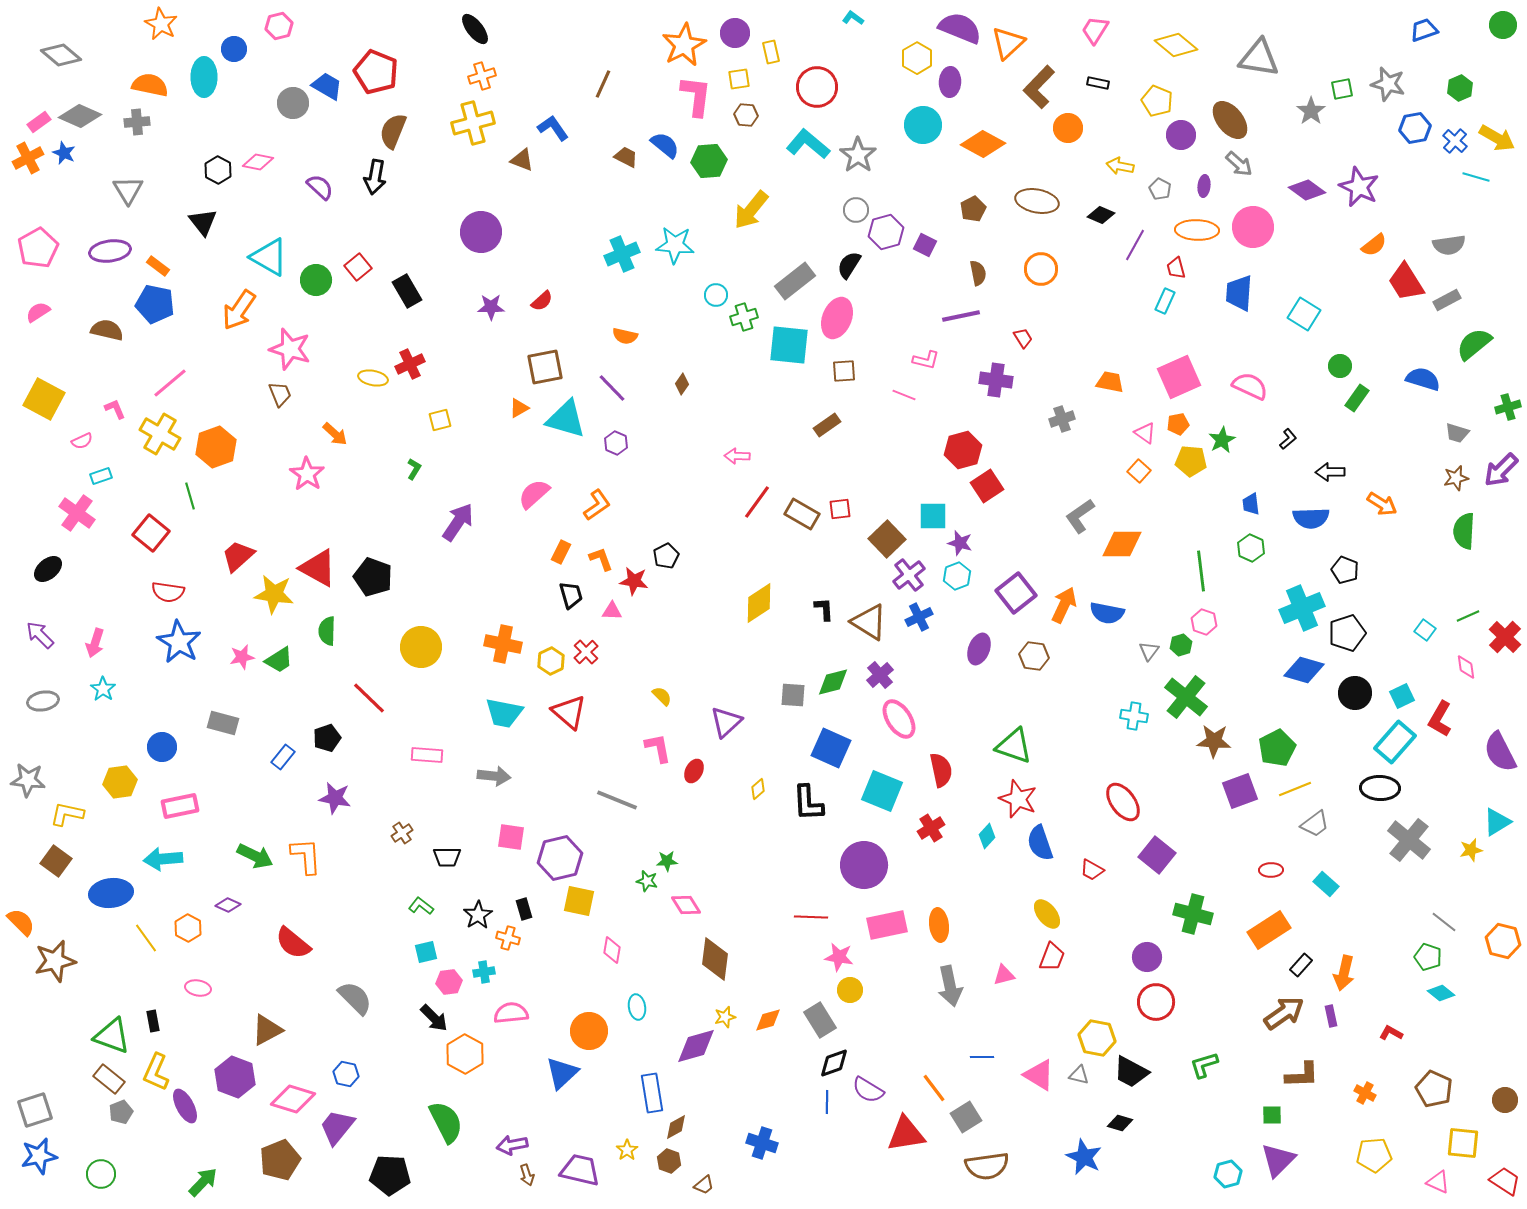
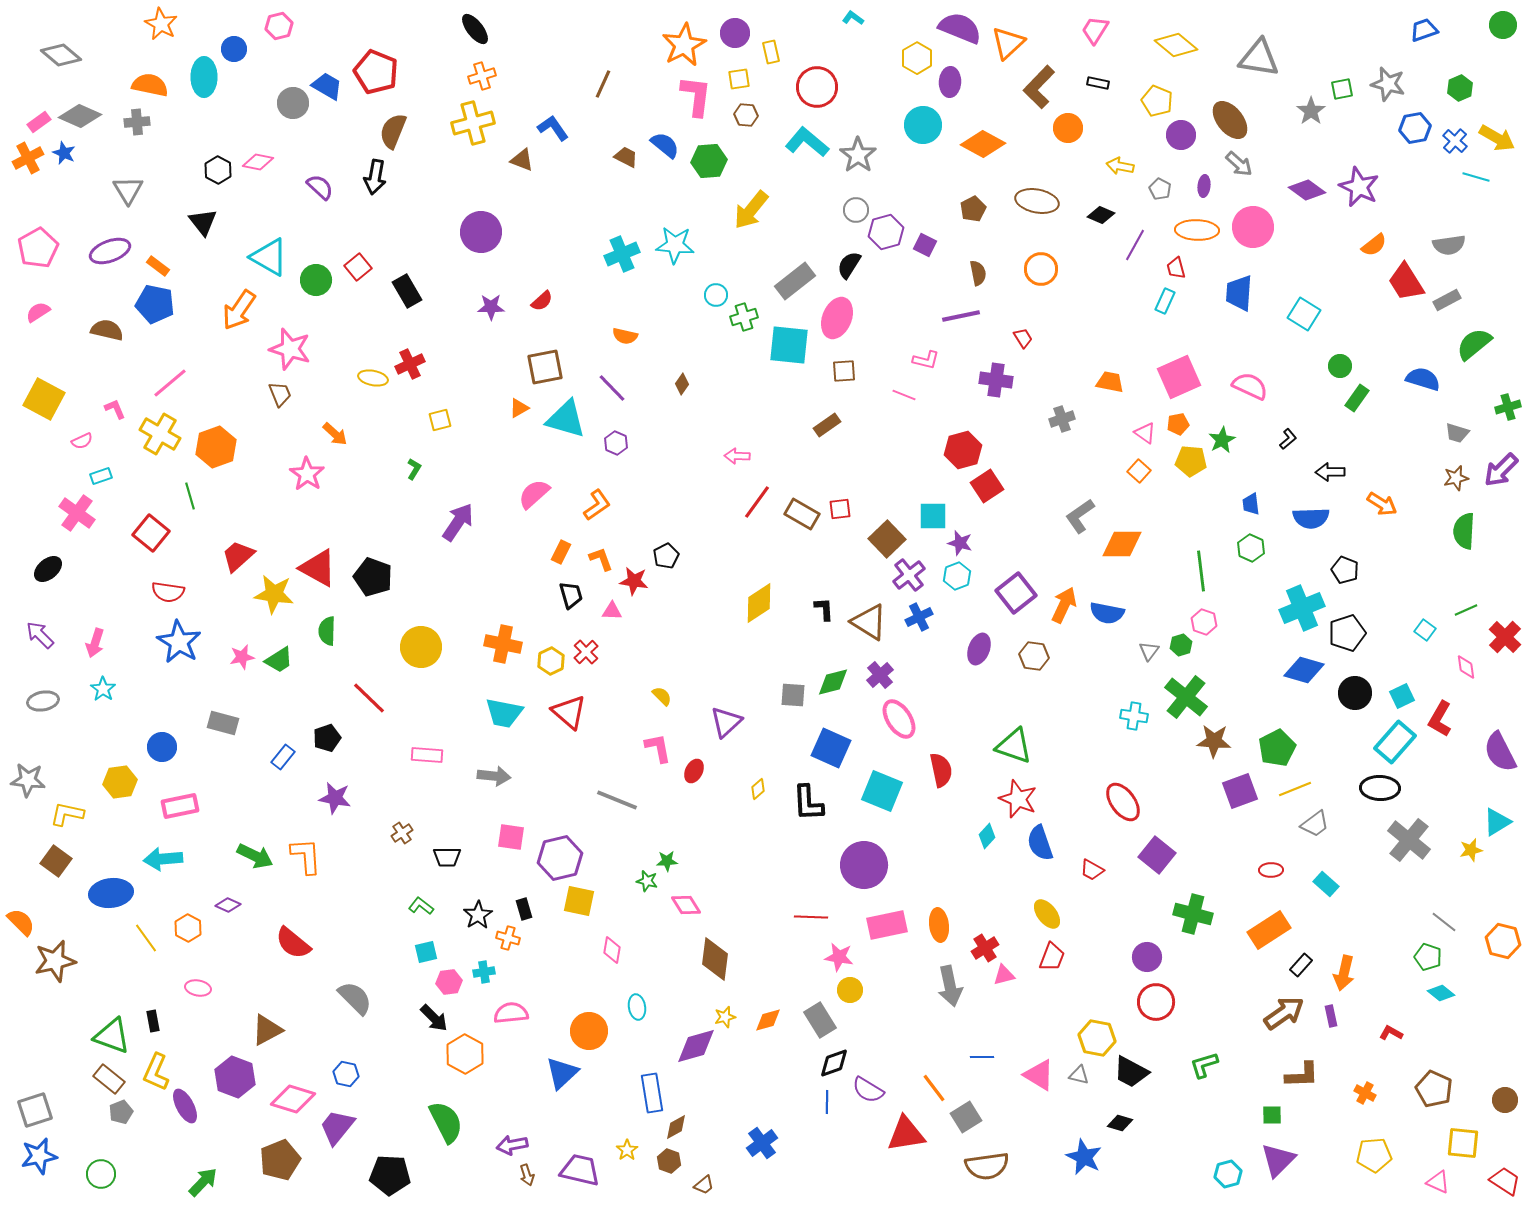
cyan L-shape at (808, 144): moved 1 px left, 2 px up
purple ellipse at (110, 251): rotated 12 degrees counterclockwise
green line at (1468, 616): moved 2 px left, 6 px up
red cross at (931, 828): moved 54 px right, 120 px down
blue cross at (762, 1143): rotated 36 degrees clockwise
##############################
### WHAT THE TASK ASKS:
What belongs in the answer is the line with "red cross at" plus every later line of the listing, copied word for word and nothing besides.

### SOLUTION:
red cross at (931, 828): moved 54 px right, 120 px down
blue cross at (762, 1143): rotated 36 degrees clockwise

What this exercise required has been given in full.